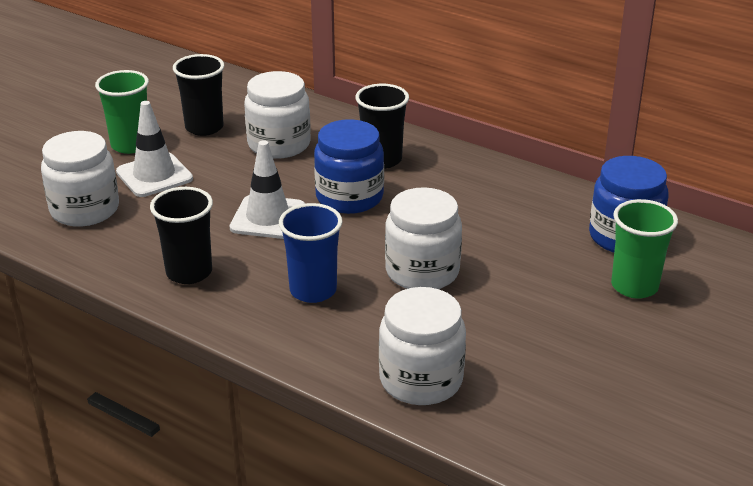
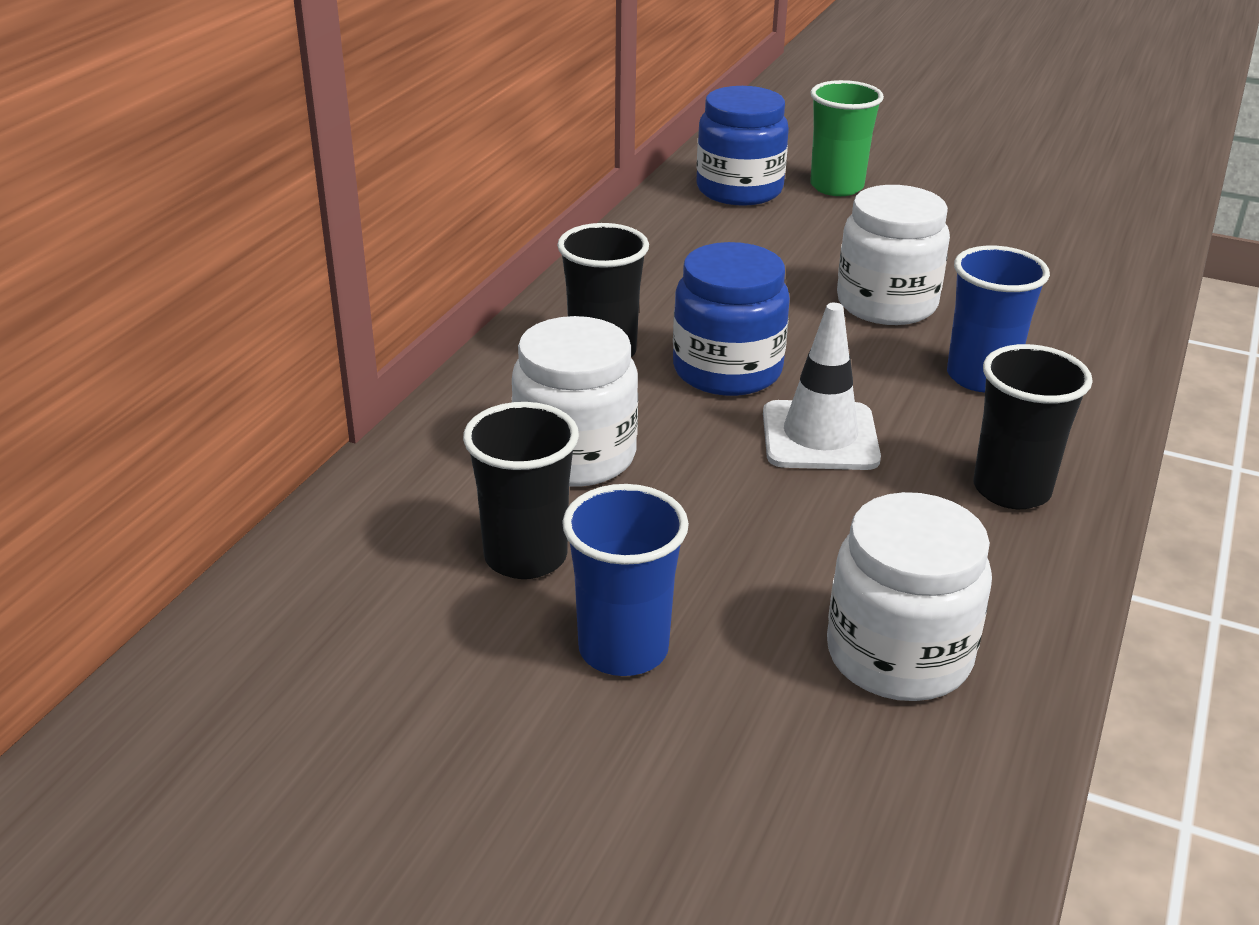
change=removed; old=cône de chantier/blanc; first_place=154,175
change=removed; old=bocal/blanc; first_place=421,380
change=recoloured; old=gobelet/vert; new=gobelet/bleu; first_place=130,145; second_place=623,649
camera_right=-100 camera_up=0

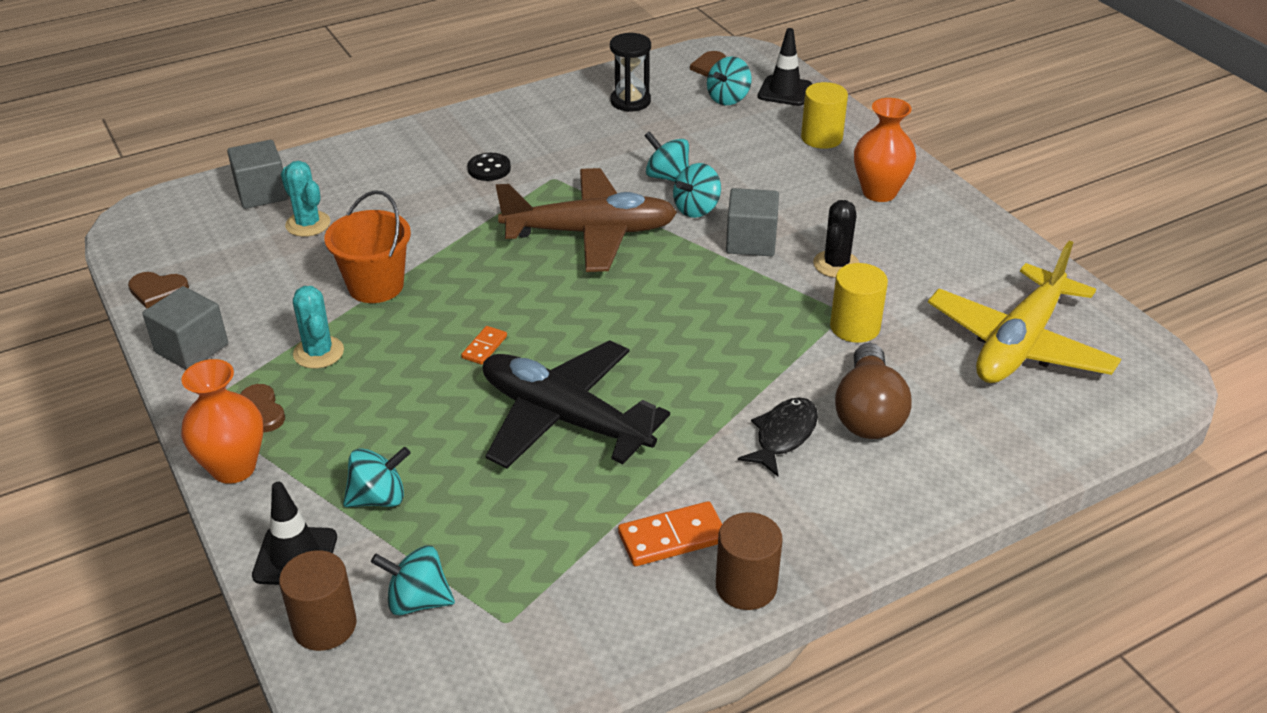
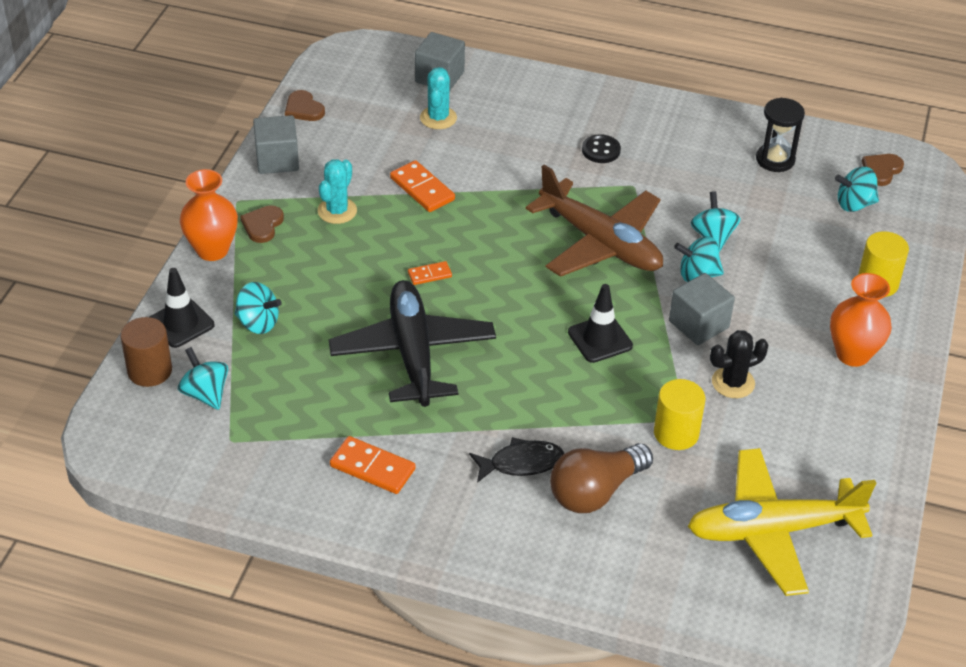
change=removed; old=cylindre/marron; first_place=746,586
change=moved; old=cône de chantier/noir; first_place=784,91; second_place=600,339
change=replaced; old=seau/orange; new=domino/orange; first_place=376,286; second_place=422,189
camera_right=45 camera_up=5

══════════

**TASK**
An exact copy of the lines above, from the one containing "change=removed; old=bocal/blanc; first_place=421,380" down to the one containing "change=recoloured; old=gobelet/vert; new=gobelet/bleu;" and including both, is the whole answer; retype it and nothing else.

**RESPONSE TO THE TASK**
change=removed; old=bocal/blanc; first_place=421,380
change=recoloured; old=gobelet/vert; new=gobelet/bleu; first_place=130,145; second_place=623,649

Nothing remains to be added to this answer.